Task directions:
Below are the records. Reproduce exactly the lines from the one containing "D3: none -> zener 5.6V (A NET24, K NET18)" through the final line, and omit any pictures.

Edit difference data:
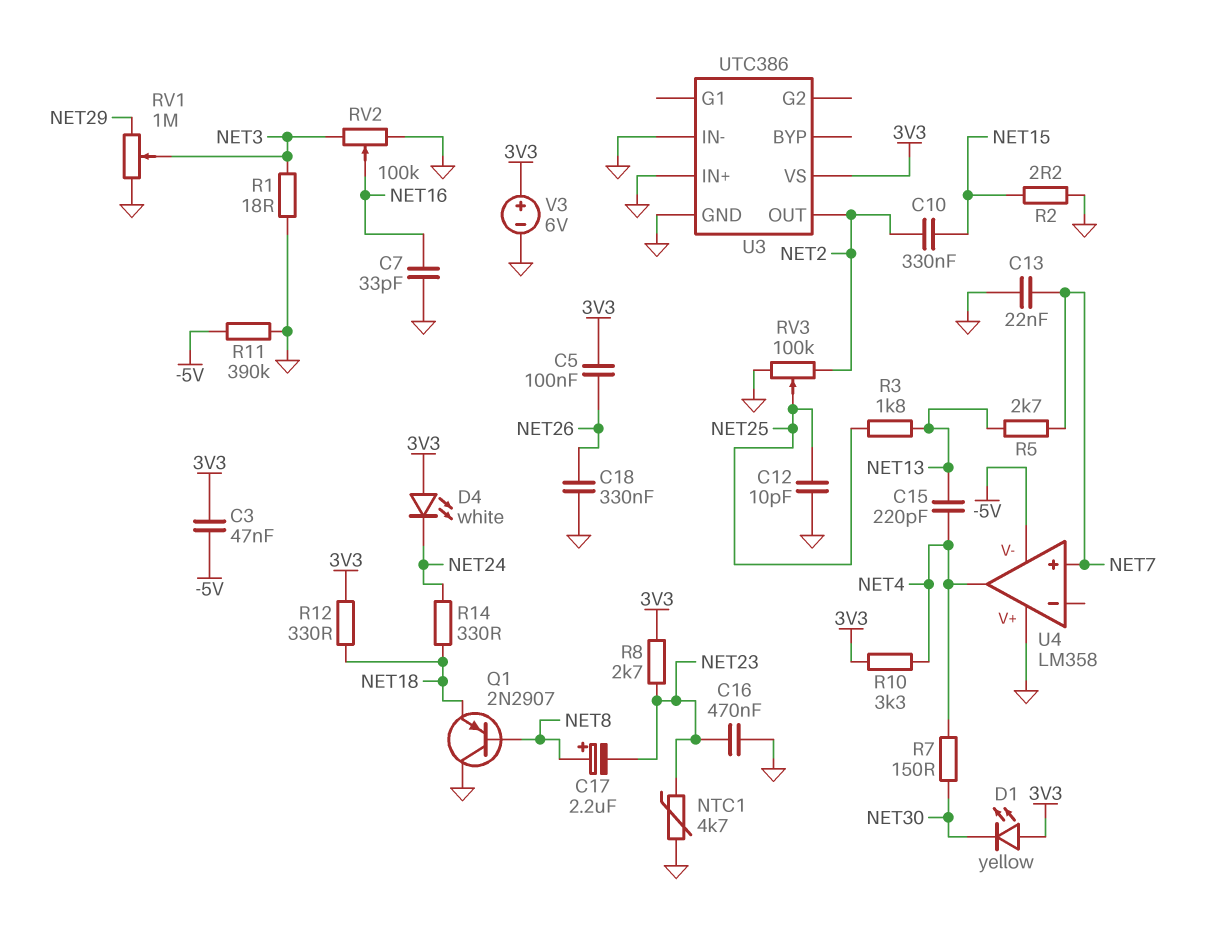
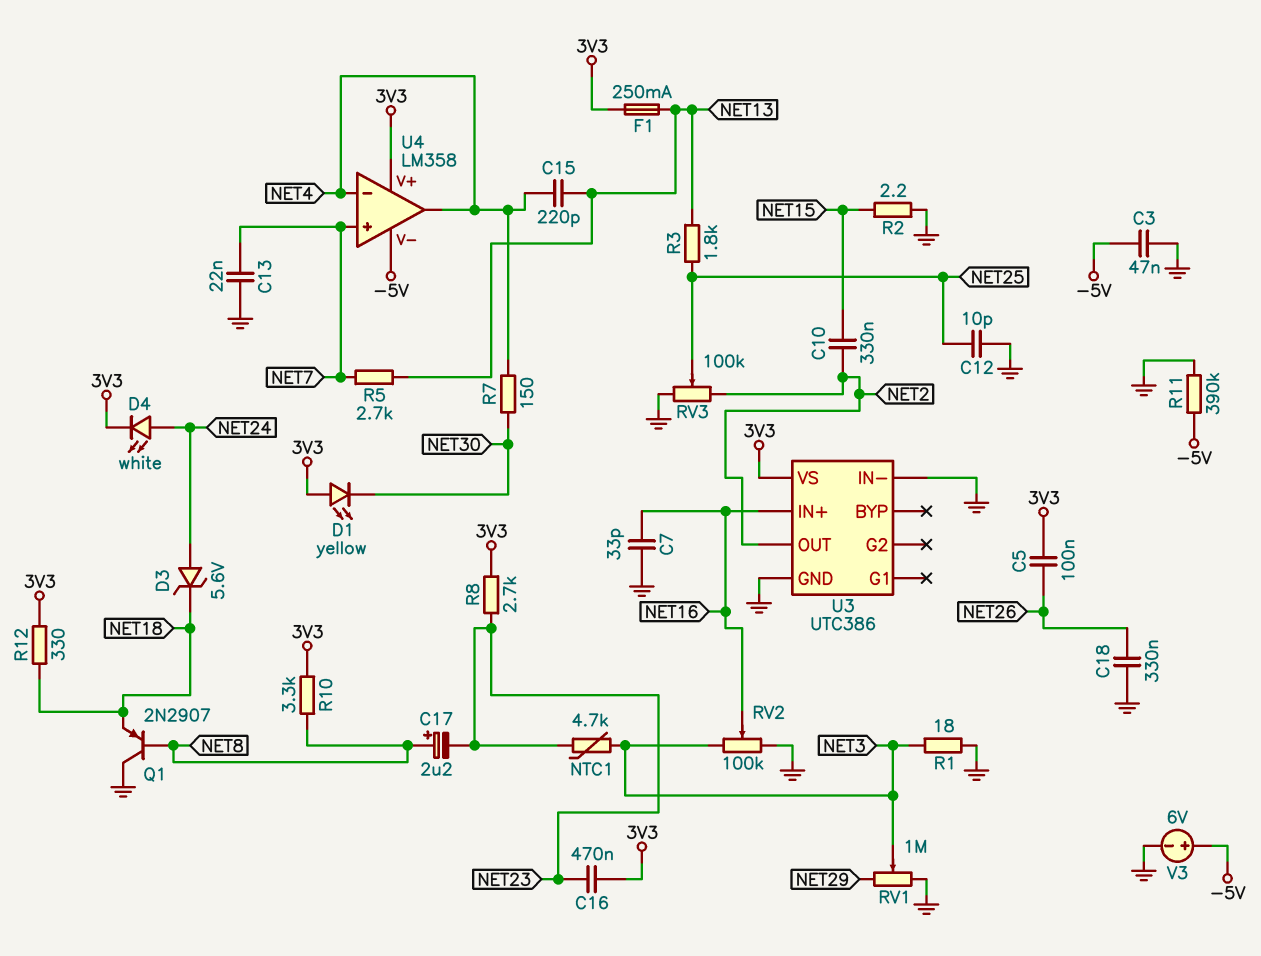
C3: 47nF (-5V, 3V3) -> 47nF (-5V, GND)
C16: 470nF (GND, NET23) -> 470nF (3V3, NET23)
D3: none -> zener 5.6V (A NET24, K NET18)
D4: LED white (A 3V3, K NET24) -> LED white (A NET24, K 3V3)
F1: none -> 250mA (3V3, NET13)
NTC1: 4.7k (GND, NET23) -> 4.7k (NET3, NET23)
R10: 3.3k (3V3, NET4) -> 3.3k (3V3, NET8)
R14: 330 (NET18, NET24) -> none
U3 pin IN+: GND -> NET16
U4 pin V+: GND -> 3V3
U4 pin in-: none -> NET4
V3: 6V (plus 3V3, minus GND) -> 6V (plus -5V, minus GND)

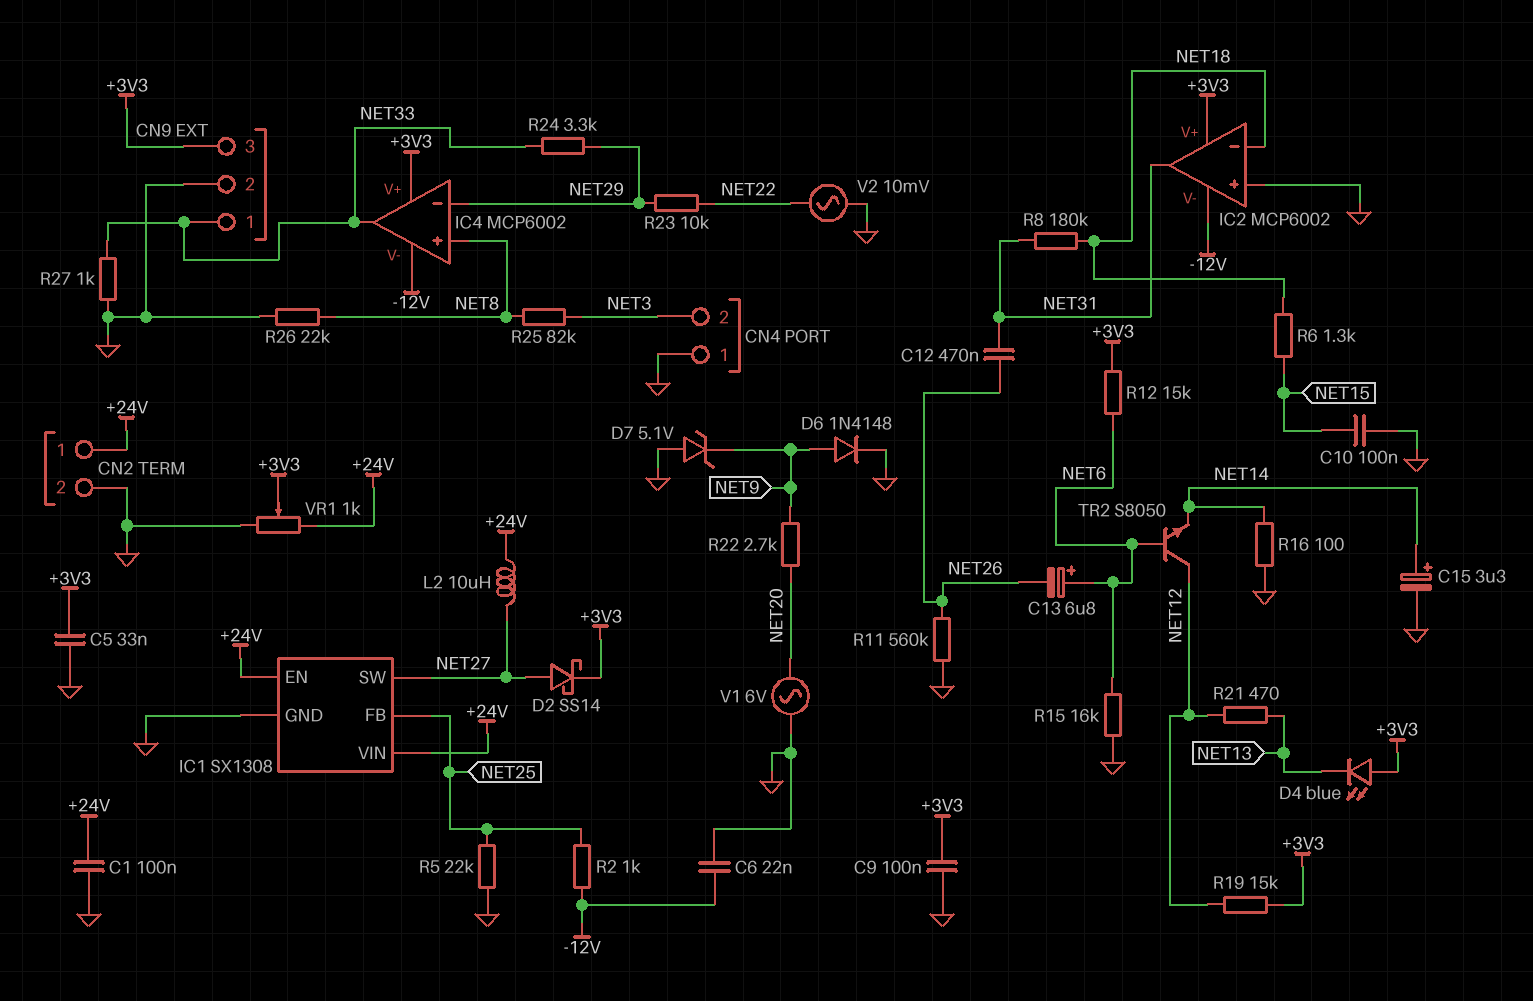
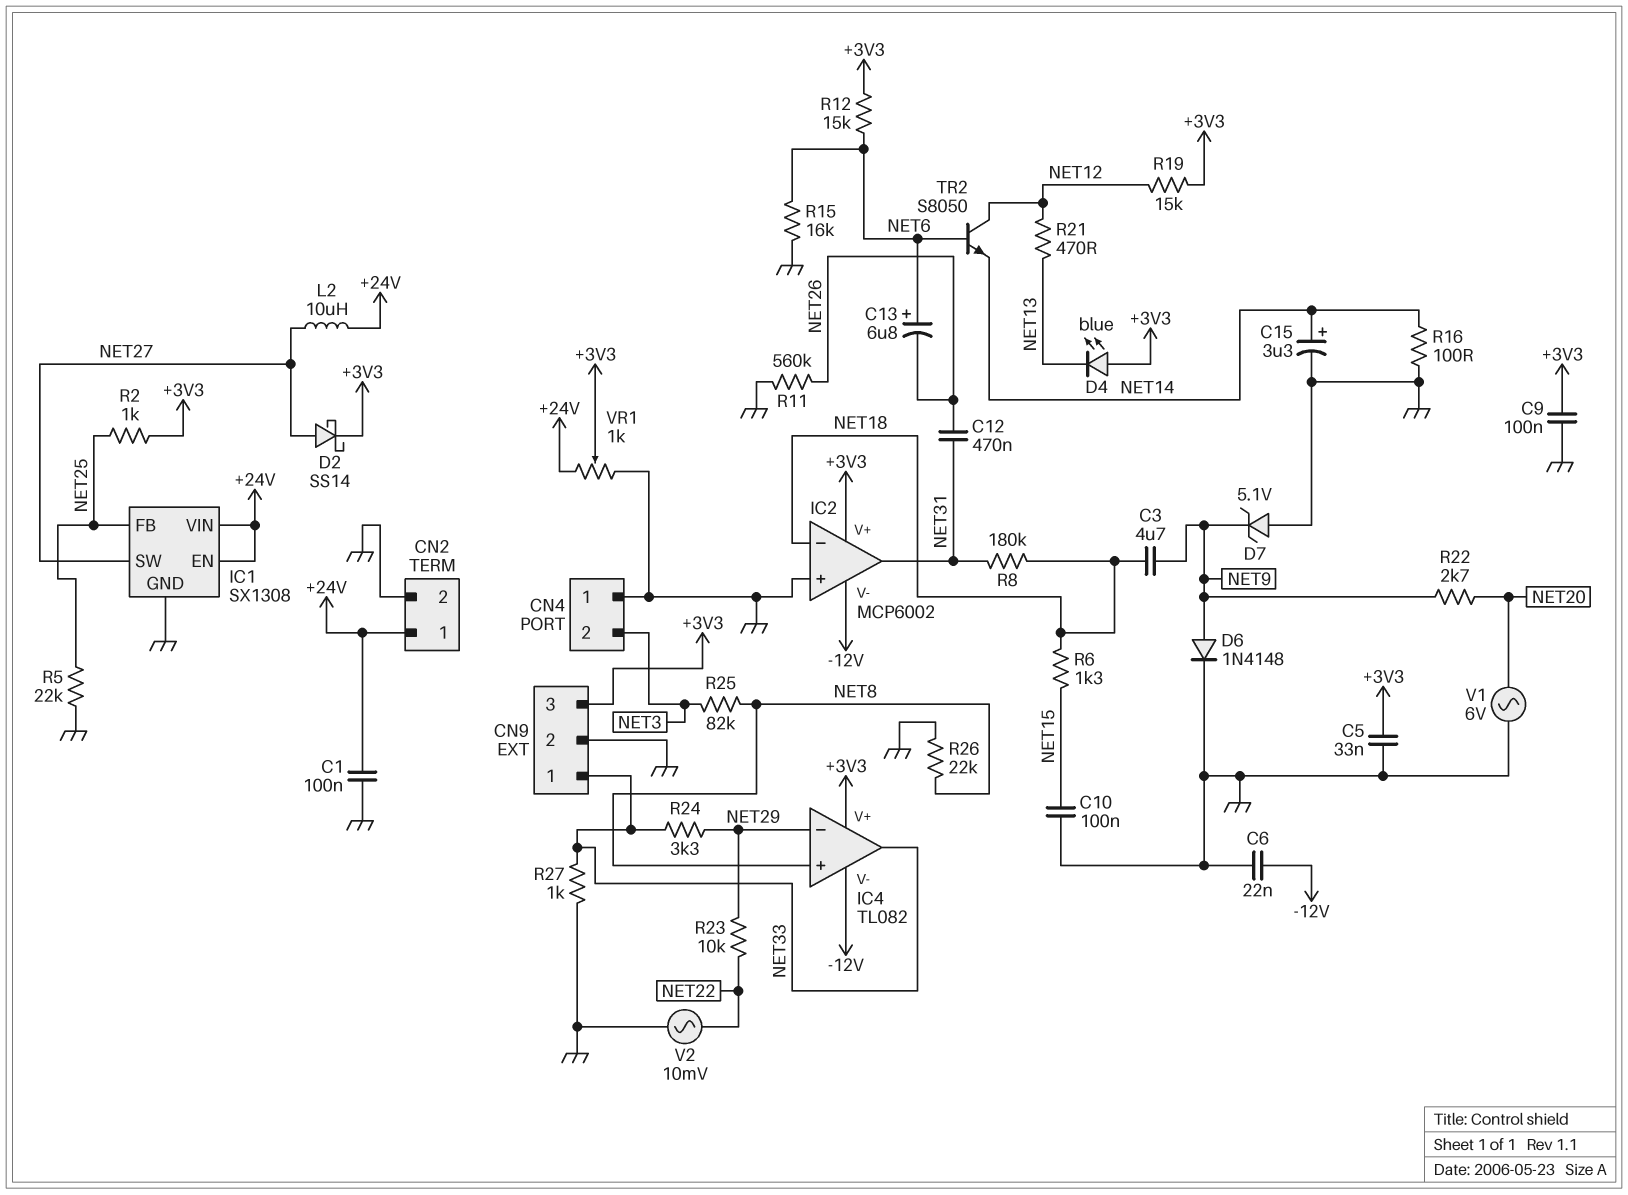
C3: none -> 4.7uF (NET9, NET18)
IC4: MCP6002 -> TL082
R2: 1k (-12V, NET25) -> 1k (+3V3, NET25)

Written solution:
D3: none -> zener 5.6V (A NET24, K NET18)
D4: LED white (A 3V3, K NET24) -> LED white (A NET24, K 3V3)
F1: none -> 250mA (3V3, NET13)
NTC1: 4.7k (GND, NET23) -> 4.7k (NET3, NET23)
R10: 3.3k (3V3, NET4) -> 3.3k (3V3, NET8)
R14: 330 (NET18, NET24) -> none
U3 pin IN+: GND -> NET16
U4 pin V+: GND -> 3V3
U4 pin in-: none -> NET4
V3: 6V (plus 3V3, minus GND) -> 6V (plus -5V, minus GND)

C3: none -> 4.7uF (NET9, NET18)
IC4: MCP6002 -> TL082
R2: 1k (-12V, NET25) -> 1k (+3V3, NET25)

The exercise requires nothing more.